=== Requirement ===
Each line that contains the word "brown" is to be copied from the records below.

=== The input ===
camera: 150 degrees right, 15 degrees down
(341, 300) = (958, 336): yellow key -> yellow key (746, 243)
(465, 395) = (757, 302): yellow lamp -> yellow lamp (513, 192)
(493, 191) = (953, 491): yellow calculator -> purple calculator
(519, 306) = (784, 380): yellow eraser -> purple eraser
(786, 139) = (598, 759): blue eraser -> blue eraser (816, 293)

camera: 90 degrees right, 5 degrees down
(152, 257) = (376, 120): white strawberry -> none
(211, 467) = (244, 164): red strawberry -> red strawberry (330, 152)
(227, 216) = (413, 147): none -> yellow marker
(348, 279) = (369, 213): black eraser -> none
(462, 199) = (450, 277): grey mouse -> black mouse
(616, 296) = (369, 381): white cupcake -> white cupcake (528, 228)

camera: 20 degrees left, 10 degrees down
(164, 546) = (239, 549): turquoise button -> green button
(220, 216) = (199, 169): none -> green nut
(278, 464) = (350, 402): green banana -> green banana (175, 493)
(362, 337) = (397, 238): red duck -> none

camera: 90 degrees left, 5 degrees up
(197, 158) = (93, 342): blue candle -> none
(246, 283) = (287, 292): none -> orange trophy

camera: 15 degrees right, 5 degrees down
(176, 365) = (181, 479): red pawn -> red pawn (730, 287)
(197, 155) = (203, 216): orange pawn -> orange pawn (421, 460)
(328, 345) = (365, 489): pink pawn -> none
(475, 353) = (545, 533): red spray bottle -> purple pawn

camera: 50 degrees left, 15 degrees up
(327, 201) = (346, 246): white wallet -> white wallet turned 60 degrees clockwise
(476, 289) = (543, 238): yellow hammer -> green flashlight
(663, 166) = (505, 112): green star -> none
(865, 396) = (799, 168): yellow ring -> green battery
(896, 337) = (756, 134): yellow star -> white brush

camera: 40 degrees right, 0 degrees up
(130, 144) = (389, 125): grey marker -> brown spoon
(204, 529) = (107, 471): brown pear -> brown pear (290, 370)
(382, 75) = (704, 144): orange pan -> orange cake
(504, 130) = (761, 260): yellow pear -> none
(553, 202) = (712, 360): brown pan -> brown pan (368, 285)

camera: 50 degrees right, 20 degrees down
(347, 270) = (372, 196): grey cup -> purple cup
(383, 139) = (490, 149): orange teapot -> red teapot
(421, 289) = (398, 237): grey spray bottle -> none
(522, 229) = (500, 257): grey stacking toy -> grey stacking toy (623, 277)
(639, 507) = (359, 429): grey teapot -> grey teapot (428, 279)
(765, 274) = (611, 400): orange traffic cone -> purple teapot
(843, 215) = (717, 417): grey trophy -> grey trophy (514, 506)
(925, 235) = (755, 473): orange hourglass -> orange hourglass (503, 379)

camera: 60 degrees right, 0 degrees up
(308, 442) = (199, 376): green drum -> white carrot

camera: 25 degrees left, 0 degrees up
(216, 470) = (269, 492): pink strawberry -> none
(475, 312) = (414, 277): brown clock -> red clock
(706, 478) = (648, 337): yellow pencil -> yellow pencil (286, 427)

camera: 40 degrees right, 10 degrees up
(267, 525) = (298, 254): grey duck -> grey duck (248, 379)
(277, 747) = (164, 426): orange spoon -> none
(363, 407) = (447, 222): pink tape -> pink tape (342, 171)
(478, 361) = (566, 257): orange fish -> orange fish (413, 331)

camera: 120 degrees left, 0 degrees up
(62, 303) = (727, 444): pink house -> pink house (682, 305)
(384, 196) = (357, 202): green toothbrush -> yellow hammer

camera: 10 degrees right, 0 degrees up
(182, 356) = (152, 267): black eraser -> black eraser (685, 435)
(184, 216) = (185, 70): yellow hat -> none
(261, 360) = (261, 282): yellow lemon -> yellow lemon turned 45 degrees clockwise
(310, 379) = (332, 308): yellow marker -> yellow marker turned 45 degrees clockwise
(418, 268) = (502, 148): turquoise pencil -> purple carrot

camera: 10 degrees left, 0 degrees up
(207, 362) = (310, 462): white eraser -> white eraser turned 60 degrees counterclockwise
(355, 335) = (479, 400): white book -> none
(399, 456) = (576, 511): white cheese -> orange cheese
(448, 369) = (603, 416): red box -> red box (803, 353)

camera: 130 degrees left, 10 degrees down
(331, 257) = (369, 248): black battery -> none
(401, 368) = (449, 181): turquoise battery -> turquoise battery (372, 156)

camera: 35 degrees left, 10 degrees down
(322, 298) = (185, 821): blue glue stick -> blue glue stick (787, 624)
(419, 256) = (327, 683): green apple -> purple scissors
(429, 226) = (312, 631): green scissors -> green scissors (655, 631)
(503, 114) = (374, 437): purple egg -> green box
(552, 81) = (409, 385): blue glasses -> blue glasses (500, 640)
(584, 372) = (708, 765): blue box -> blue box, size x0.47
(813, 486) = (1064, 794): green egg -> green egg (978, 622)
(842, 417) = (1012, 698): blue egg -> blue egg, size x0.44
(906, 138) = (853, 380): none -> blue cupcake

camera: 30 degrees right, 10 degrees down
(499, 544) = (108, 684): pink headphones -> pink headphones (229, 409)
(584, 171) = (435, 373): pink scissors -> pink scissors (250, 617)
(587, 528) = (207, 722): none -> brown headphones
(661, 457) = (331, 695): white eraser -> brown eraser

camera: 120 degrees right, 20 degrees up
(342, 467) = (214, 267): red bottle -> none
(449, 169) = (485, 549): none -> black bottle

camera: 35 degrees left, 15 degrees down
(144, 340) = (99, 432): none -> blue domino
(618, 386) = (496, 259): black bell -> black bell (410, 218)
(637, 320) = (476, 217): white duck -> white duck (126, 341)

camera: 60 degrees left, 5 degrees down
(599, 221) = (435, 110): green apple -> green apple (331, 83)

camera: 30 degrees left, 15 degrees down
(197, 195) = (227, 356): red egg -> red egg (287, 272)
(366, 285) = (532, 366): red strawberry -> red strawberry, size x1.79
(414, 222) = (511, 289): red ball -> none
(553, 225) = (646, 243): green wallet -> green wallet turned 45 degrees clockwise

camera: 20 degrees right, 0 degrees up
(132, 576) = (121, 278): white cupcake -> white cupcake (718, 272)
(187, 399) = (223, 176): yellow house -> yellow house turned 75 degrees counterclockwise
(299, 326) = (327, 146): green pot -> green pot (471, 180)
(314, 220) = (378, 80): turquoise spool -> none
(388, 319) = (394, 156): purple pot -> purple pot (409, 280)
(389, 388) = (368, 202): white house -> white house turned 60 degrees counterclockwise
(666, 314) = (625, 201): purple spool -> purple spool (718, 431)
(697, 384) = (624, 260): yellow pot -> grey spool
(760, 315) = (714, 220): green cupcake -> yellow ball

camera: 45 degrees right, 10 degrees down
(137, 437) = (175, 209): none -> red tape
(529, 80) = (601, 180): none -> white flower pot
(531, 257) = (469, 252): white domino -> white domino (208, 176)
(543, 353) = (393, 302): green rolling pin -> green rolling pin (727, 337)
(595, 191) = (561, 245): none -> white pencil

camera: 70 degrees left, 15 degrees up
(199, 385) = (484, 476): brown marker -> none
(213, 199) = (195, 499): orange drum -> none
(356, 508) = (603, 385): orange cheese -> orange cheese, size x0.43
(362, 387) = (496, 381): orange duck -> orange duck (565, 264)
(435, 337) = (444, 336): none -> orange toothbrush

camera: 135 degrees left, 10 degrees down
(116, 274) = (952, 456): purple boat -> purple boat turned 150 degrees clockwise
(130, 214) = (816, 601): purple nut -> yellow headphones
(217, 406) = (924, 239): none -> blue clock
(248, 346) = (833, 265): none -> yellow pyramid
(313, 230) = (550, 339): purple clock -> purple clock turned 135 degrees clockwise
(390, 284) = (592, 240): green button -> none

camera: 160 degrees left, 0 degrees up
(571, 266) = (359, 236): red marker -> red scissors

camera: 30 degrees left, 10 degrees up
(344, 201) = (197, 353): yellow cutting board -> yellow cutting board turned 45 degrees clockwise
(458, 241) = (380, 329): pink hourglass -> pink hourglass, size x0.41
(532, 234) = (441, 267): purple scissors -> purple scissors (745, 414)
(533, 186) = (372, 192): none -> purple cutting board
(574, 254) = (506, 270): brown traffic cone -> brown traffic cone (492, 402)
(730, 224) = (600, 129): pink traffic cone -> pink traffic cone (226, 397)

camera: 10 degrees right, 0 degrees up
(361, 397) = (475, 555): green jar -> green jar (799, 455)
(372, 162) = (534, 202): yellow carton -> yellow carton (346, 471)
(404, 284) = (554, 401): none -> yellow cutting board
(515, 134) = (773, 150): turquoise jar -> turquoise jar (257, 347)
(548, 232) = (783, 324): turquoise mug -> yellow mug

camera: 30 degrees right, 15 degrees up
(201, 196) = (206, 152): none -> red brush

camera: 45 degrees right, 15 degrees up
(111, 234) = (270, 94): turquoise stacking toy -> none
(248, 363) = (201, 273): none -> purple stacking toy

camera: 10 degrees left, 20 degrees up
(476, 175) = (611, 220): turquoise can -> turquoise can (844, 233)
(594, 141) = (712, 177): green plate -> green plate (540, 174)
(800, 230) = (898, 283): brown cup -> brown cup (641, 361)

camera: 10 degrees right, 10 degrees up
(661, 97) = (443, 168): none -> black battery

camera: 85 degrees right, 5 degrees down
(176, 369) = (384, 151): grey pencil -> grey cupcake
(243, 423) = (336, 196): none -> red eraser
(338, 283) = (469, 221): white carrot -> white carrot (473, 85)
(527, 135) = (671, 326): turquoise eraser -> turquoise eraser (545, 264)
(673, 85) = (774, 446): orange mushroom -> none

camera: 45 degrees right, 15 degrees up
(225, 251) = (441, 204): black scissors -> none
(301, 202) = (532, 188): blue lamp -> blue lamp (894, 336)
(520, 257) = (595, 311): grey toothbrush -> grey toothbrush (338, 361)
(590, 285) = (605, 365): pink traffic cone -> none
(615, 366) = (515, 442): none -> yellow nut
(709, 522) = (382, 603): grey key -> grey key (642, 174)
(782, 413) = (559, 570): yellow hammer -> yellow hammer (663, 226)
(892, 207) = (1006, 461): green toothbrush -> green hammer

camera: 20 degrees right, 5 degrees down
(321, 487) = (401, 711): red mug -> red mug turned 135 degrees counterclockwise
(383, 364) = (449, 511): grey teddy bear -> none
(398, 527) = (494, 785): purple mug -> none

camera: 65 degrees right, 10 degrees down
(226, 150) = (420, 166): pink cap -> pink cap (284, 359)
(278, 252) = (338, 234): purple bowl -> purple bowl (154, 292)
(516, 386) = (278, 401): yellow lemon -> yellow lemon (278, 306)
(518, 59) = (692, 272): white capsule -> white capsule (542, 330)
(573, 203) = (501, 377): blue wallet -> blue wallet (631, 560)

=== Solution to this problem ===
(130, 144) = (389, 125): grey marker -> brown spoon
(204, 529) = (107, 471): brown pear -> brown pear (290, 370)
(553, 202) = (712, 360): brown pan -> brown pan (368, 285)
(475, 312) = (414, 277): brown clock -> red clock
(587, 528) = (207, 722): none -> brown headphones
(661, 457) = (331, 695): white eraser -> brown eraser
(199, 385) = (484, 476): brown marker -> none
(574, 254) = (506, 270): brown traffic cone -> brown traffic cone (492, 402)
(800, 230) = (898, 283): brown cup -> brown cup (641, 361)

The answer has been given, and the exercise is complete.